Start of ENTRIES SHOWN
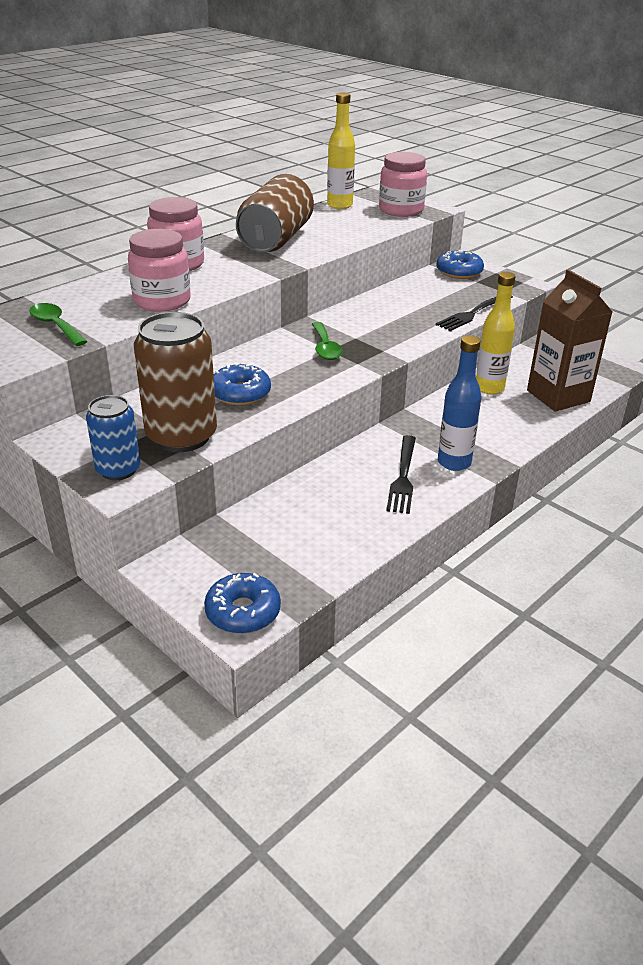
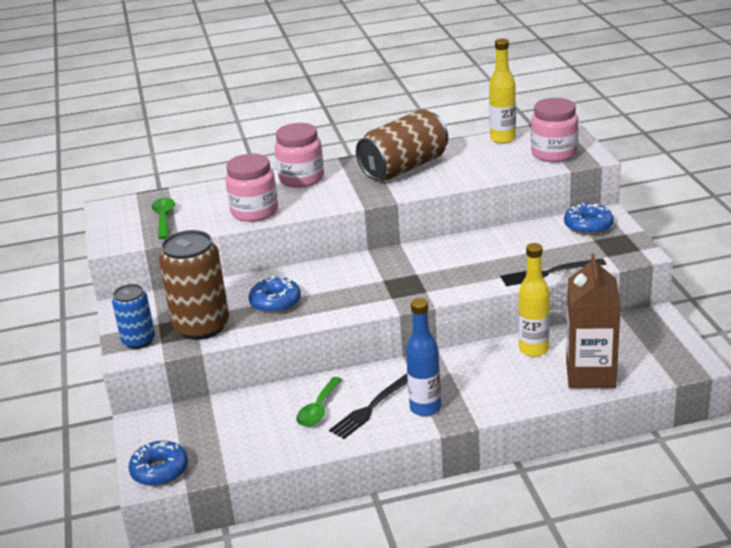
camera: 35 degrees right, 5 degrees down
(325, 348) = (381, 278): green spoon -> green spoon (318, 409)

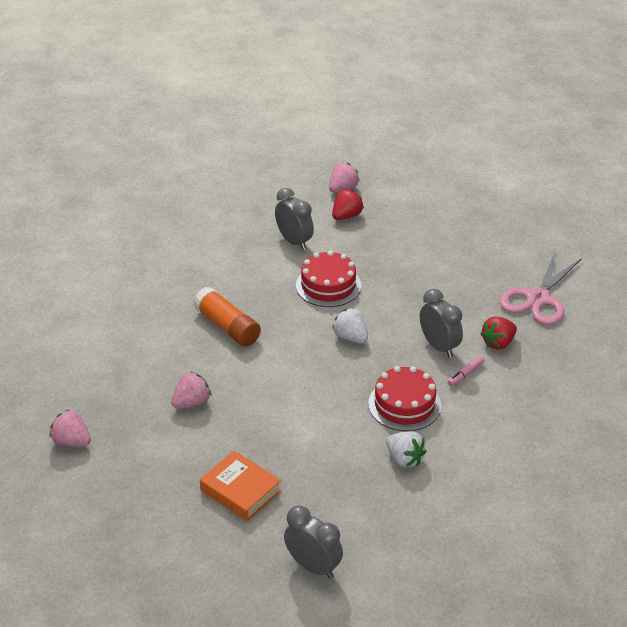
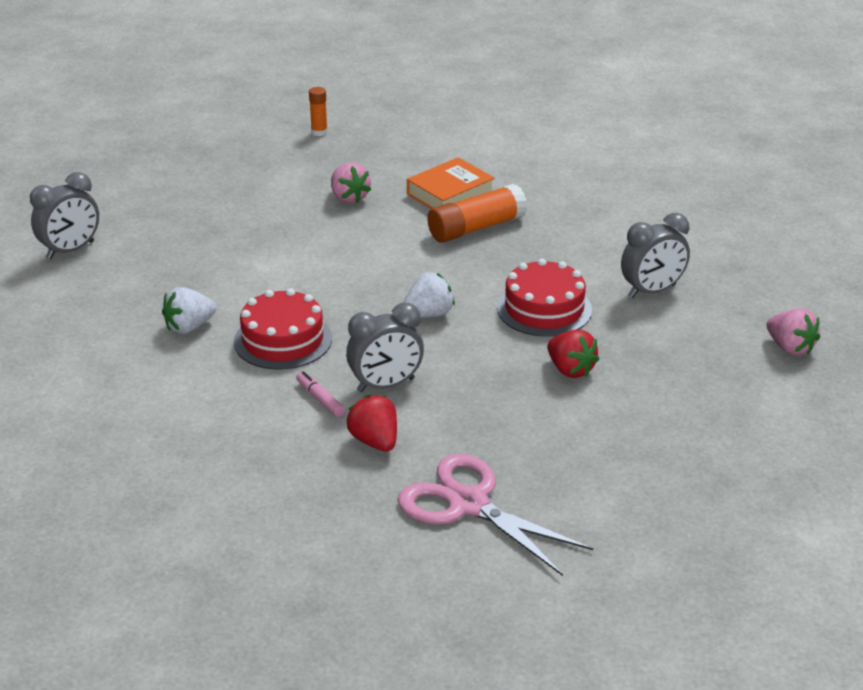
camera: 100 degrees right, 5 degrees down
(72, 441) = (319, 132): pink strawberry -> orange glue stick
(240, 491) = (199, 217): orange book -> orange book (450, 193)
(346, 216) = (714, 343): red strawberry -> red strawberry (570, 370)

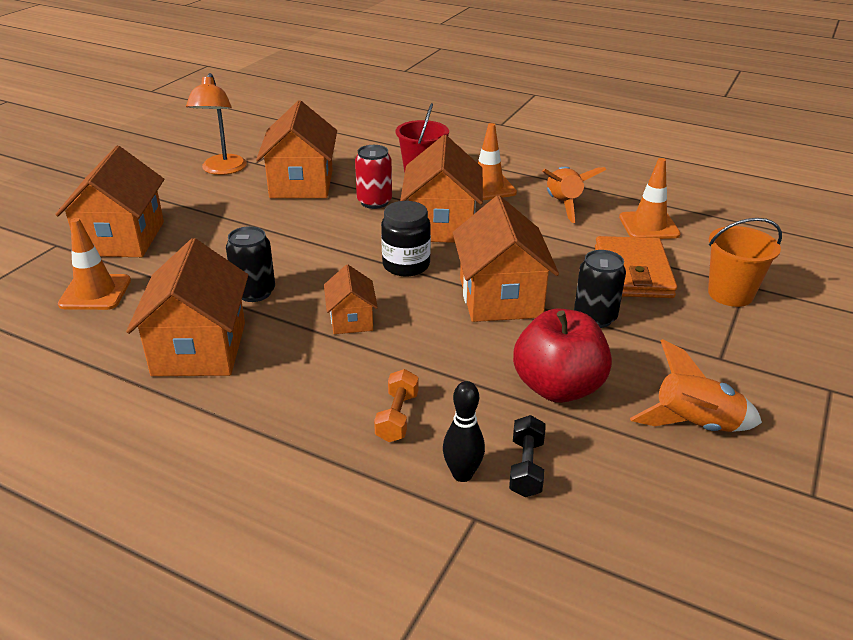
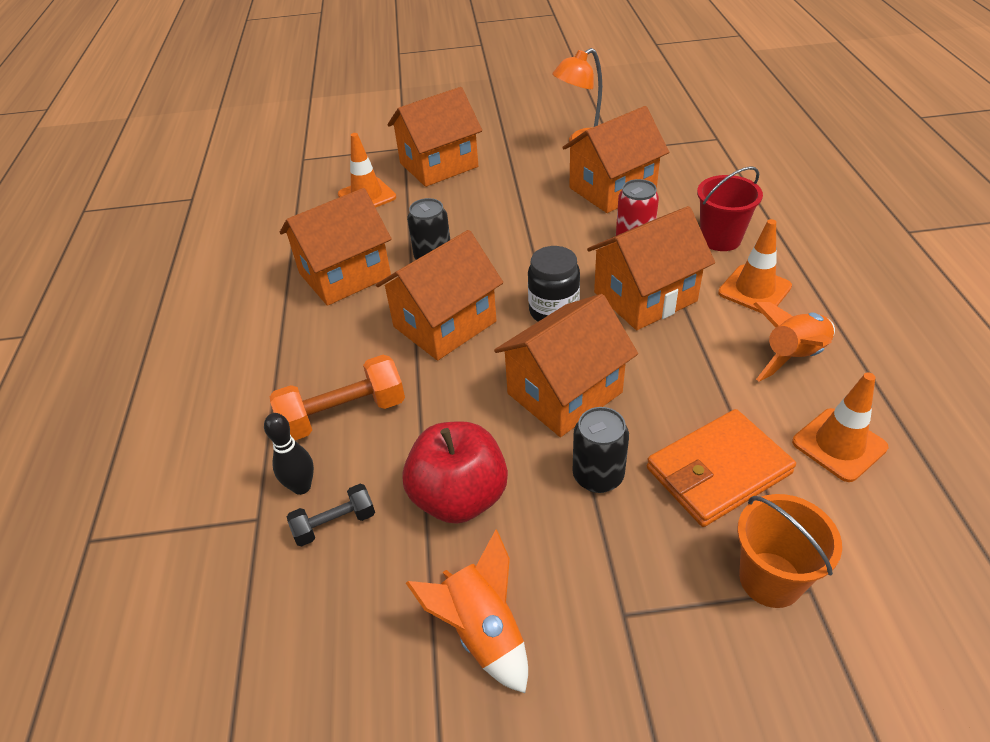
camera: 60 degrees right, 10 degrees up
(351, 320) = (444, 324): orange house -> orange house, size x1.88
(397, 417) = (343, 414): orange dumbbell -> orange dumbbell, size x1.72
End of ENTRIES SHOWN
## TASK TO COMPLETE
Retype the records above exactly. Leave the pictures out.

## ANSWER BOX
camera: 35 degrees right, 5 degrees down
(325, 348) = (381, 278): green spoon -> green spoon (318, 409)

camera: 100 degrees right, 5 degrees down
(72, 441) = (319, 132): pink strawberry -> orange glue stick
(240, 491) = (199, 217): orange book -> orange book (450, 193)
(346, 216) = (714, 343): red strawberry -> red strawberry (570, 370)

camera: 60 degrees right, 10 degrees up
(351, 320) = (444, 324): orange house -> orange house, size x1.88
(397, 417) = (343, 414): orange dumbbell -> orange dumbbell, size x1.72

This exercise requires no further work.